Short problem:
Gather every row below that contains the word "blue", and copy each one out in full.

-- begin Data for processing --

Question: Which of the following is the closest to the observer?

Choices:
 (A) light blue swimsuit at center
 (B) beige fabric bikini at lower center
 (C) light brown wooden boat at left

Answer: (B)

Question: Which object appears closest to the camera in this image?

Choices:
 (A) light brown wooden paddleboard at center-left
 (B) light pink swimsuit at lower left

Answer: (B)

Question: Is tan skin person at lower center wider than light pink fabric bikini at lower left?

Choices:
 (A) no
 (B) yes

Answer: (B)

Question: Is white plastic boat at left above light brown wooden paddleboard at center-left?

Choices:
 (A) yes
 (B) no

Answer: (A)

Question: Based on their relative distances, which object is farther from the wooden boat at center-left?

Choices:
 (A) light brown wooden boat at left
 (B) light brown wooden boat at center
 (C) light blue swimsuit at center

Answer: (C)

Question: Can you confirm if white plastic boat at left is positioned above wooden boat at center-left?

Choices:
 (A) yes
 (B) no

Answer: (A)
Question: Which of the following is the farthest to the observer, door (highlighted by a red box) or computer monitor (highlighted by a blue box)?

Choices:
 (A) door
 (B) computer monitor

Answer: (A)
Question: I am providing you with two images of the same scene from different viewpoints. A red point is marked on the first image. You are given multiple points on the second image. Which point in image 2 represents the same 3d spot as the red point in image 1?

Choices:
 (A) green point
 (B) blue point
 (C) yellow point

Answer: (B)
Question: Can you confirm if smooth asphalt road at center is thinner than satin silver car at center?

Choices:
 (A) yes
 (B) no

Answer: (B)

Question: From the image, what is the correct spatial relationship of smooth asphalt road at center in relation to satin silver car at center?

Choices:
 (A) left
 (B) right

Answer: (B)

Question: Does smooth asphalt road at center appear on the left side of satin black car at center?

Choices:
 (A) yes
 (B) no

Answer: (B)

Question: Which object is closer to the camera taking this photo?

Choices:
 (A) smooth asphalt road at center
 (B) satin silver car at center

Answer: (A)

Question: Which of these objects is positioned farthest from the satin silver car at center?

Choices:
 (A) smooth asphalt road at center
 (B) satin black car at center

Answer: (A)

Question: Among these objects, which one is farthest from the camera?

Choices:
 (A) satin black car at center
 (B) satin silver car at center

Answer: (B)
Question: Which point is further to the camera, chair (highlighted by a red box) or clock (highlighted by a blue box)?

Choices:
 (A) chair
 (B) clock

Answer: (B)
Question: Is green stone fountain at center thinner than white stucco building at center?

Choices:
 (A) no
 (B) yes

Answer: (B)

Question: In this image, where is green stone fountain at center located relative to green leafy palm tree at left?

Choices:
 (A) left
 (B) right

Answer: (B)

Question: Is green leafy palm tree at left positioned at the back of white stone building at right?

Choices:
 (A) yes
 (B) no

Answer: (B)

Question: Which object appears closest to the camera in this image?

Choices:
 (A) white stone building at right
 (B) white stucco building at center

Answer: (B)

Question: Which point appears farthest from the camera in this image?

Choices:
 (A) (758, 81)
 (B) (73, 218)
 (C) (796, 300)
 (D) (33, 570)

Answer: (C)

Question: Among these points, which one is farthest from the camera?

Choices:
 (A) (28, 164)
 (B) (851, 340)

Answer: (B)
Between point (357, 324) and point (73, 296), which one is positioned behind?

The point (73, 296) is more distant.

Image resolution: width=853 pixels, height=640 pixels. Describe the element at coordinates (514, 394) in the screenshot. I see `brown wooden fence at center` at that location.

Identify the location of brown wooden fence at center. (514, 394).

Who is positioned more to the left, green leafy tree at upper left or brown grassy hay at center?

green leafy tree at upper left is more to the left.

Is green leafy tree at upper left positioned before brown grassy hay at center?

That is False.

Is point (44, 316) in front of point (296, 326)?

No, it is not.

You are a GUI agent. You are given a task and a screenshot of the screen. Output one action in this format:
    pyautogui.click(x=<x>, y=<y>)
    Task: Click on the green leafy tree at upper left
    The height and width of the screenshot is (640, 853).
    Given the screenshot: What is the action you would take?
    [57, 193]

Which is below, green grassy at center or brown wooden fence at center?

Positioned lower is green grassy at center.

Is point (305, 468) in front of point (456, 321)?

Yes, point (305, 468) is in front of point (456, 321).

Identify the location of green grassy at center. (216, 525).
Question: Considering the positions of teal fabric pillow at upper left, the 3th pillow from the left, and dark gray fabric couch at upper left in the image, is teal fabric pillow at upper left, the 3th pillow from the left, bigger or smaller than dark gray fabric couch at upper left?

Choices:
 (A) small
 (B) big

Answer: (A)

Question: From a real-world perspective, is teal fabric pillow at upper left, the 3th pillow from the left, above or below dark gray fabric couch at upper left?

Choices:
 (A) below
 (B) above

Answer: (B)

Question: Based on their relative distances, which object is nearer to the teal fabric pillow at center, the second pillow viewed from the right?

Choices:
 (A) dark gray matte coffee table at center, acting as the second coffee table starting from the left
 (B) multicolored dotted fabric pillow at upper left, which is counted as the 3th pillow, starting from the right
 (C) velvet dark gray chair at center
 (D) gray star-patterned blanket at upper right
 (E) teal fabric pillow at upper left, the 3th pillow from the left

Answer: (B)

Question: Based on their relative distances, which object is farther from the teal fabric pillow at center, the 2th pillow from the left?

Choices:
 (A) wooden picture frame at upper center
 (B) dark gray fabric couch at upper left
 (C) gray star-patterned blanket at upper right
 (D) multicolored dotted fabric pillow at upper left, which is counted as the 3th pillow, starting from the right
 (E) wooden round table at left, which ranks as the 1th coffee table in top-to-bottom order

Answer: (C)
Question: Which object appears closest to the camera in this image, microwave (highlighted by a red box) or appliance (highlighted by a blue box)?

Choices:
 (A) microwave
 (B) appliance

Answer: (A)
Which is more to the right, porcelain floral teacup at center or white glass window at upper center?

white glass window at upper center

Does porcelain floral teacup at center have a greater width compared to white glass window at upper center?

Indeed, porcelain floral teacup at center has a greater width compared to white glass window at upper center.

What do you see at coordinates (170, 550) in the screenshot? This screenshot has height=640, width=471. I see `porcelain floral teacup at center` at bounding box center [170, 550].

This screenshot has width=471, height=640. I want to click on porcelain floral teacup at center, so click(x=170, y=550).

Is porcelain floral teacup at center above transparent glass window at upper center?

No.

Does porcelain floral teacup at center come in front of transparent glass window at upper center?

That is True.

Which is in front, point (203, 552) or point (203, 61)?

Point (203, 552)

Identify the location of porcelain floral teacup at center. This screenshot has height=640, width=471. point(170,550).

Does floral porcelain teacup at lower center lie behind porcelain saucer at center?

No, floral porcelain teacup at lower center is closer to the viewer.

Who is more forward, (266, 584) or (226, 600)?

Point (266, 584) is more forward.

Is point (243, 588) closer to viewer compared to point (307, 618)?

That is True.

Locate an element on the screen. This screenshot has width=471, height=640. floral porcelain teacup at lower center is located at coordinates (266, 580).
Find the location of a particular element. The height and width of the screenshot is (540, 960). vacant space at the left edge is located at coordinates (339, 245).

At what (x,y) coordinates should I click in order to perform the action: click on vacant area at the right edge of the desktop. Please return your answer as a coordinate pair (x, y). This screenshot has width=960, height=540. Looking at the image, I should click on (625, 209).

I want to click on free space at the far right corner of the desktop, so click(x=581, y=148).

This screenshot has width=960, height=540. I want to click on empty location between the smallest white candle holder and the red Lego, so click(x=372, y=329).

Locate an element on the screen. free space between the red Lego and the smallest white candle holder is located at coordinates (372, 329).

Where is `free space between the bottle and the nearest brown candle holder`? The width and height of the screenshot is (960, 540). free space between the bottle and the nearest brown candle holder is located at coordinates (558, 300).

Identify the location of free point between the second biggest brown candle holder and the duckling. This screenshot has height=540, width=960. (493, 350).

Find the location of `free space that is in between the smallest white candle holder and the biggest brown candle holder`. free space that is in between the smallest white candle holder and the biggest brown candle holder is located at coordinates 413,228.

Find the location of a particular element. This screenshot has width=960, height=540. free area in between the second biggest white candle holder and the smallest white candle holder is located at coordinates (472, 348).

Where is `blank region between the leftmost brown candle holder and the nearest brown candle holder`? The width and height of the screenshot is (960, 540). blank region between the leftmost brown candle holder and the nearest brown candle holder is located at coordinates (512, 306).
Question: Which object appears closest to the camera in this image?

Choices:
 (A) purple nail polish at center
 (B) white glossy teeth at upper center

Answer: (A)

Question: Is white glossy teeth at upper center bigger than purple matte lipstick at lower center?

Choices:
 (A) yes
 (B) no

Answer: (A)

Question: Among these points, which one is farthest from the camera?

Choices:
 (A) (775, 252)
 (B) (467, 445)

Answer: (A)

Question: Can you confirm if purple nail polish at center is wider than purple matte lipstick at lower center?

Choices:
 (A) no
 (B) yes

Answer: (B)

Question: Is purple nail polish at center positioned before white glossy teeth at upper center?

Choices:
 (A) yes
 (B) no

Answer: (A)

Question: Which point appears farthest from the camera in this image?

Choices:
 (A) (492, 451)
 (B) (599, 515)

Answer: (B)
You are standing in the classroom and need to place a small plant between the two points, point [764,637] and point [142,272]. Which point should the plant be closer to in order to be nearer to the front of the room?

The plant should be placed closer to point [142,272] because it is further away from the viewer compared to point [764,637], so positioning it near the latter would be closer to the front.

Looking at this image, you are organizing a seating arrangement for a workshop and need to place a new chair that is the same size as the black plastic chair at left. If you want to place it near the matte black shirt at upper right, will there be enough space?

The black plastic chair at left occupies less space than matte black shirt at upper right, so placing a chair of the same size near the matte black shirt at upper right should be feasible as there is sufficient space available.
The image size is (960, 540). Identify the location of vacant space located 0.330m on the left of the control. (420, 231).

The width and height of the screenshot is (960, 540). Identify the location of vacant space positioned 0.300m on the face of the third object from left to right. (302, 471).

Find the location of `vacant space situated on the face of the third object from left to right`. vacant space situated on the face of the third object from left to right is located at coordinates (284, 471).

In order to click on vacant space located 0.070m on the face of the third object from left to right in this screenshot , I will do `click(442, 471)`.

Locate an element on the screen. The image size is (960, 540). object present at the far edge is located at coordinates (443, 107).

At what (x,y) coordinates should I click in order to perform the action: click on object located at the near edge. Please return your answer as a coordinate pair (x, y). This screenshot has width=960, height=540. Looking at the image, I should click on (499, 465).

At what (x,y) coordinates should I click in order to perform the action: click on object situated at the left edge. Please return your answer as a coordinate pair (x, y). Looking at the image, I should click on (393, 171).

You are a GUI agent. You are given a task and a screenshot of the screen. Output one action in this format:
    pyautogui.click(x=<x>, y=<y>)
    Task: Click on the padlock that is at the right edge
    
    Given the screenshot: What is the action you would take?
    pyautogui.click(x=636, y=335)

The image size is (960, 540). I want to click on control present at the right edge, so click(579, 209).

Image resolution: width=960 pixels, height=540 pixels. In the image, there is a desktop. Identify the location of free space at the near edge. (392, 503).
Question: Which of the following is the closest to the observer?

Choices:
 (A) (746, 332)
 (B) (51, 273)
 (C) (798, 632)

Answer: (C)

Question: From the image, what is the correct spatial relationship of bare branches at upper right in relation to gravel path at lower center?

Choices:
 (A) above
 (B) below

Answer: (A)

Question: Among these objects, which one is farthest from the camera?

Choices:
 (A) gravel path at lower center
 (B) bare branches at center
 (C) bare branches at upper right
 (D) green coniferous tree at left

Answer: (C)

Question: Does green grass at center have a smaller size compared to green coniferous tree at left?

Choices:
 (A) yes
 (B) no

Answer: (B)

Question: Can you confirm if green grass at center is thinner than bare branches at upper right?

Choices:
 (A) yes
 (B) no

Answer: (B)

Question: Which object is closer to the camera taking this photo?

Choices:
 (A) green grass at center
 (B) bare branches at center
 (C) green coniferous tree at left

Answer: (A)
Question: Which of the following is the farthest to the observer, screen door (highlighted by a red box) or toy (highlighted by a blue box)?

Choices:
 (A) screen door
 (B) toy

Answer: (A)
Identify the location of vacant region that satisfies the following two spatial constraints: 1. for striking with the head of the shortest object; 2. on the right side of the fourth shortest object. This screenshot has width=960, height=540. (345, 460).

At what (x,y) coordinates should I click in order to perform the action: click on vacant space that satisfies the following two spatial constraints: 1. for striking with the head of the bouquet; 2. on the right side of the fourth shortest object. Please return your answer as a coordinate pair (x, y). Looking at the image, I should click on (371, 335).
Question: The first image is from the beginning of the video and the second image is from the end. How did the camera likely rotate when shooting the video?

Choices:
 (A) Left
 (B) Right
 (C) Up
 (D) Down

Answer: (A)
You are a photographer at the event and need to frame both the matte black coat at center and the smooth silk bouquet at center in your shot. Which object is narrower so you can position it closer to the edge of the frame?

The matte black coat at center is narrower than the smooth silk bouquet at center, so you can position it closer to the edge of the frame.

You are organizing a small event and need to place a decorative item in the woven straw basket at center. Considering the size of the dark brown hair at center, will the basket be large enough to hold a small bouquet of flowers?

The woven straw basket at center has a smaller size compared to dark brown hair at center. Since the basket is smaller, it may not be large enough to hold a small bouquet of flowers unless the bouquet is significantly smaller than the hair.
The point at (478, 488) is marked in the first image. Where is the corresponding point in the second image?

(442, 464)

-- end Data for processing --

The completed task:
 (A) light blue swimsuit at center
 (C) light blue swimsuit at center
Question: Which of the following is the farthest to the observer, door (highlighted by a red box) or computer monitor (highlighted by a blue box)?
 (B) blue point
Question: Which point is further to the camera, chair (highlighted by a red box) or clock (highlighted by a blue box)?
Question: Which object appears closest to the camera in this image, microwave (highlighted by a red box) or appliance (highlighted by a blue box)?
Question: Which of the following is the farthest to the observer, screen door (highlighted by a red box) or toy (highlighted by a blue box)?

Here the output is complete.